Leave the pictures out and print every record below exactly as it stands.

[GIVEN INFORMATION Boundary: Start]

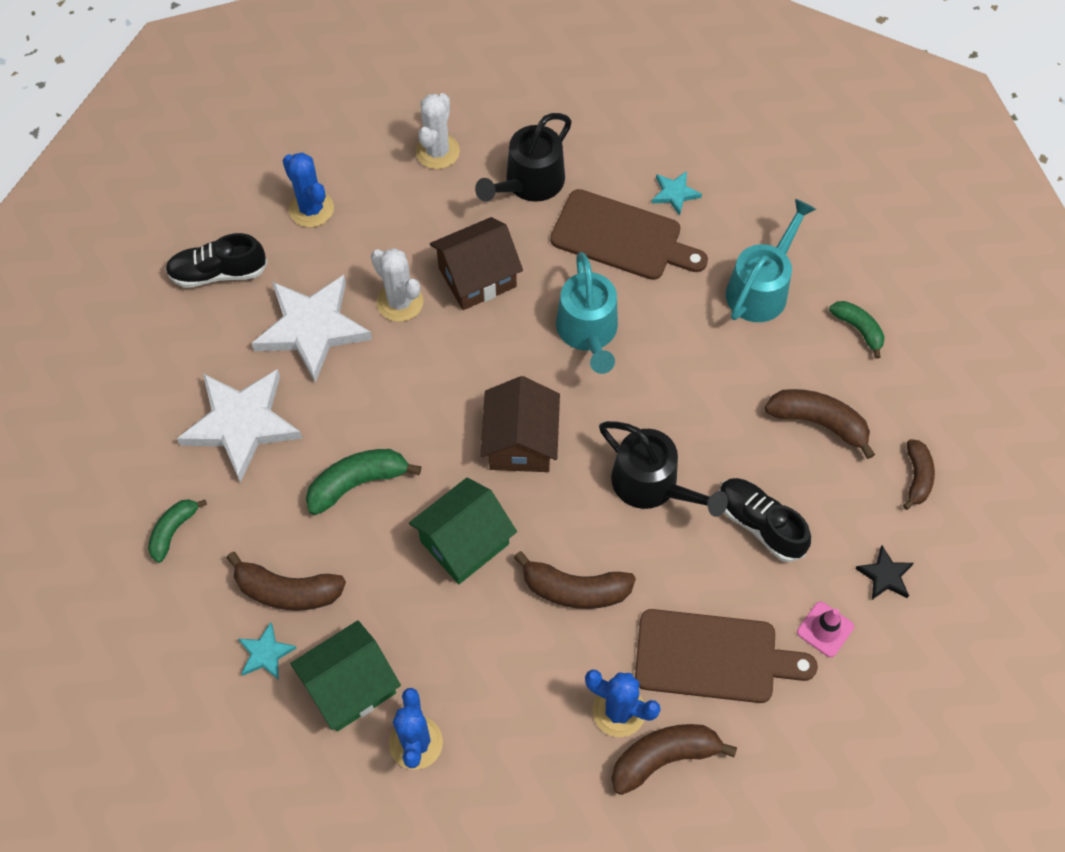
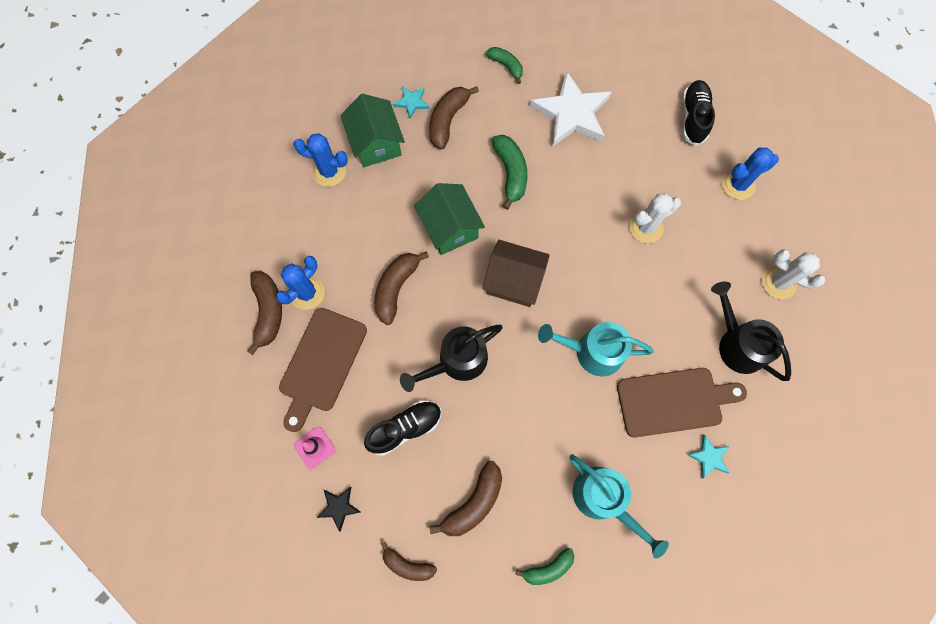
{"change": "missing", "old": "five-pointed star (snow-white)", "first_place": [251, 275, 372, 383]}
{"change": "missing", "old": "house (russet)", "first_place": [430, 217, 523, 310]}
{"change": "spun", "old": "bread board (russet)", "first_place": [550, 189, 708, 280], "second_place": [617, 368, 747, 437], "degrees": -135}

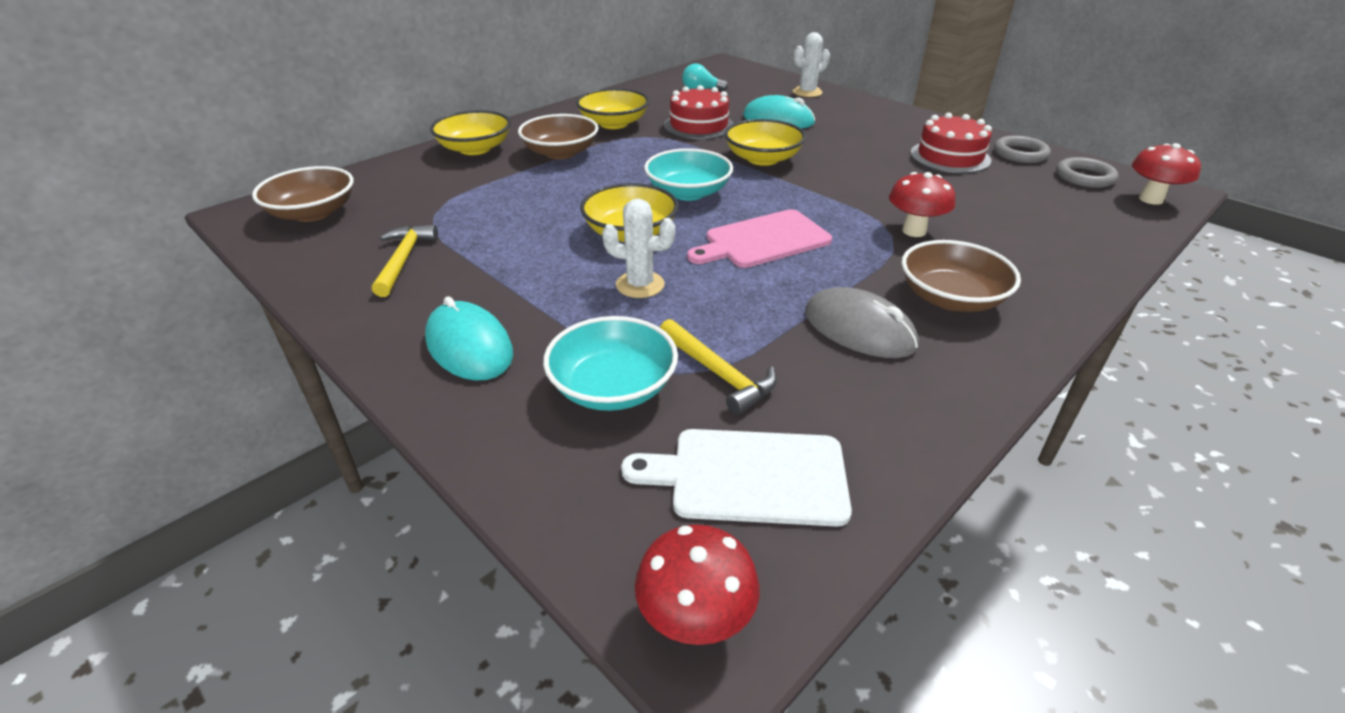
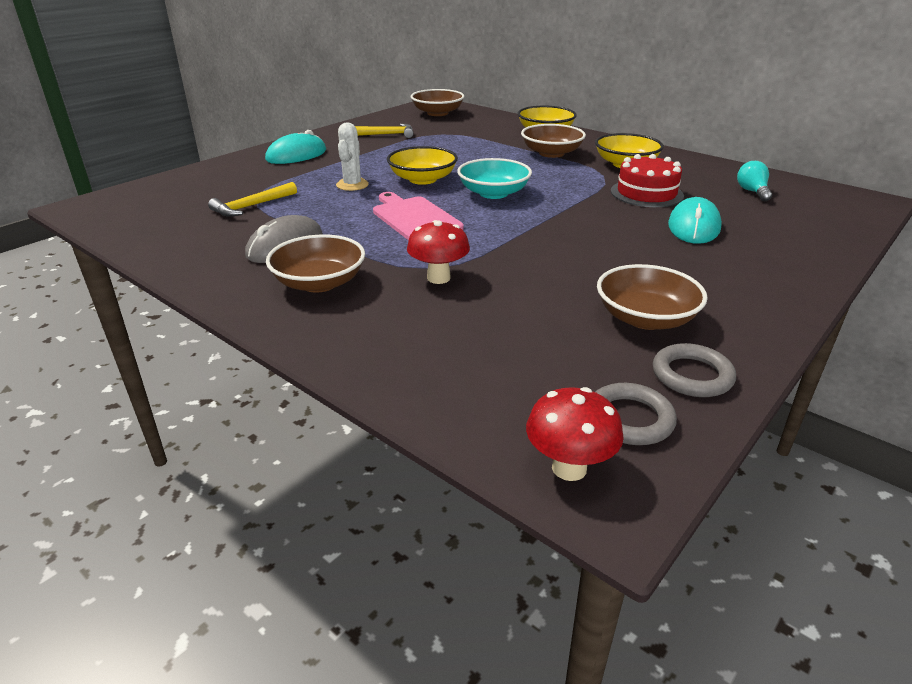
{"change": "missing", "old": "deep dish (turquoise)", "first_place": [543, 316, 678, 411]}
{"change": "missing", "old": "bread board (snow-white)", "first_place": [621, 429, 852, 527]}
{"change": "missing", "old": "mushroom (red)", "first_place": [635, 524, 760, 645]}
{"change": "missing", "old": "deep dish (golden)", "first_place": [724, 119, 806, 166]}
{"change": "missing", "old": "cactus (snow-white)", "first_place": [793, 32, 830, 97]}
{"change": "exchanged", "old": "gateau (red)", "new": "deep dish (russet)", "first_place": [910, 113, 992, 173], "second_place": [597, 264, 708, 330]}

[GIVEN INFORMATION Boundary: End]

*RESULT OF THE TASK*
{"change": "missing", "old": "five-pointed star (snow-white)", "first_place": [251, 275, 372, 383]}
{"change": "missing", "old": "house (russet)", "first_place": [430, 217, 523, 310]}
{"change": "spun", "old": "bread board (russet)", "first_place": [550, 189, 708, 280], "second_place": [617, 368, 747, 437], "degrees": -135}

{"change": "missing", "old": "deep dish (turquoise)", "first_place": [543, 316, 678, 411]}
{"change": "missing", "old": "bread board (snow-white)", "first_place": [621, 429, 852, 527]}
{"change": "missing", "old": "mushroom (red)", "first_place": [635, 524, 760, 645]}
{"change": "missing", "old": "deep dish (golden)", "first_place": [724, 119, 806, 166]}
{"change": "missing", "old": "cactus (snow-white)", "first_place": [793, 32, 830, 97]}
{"change": "exchanged", "old": "gateau (red)", "new": "deep dish (russet)", "first_place": [910, 113, 992, 173], "second_place": [597, 264, 708, 330]}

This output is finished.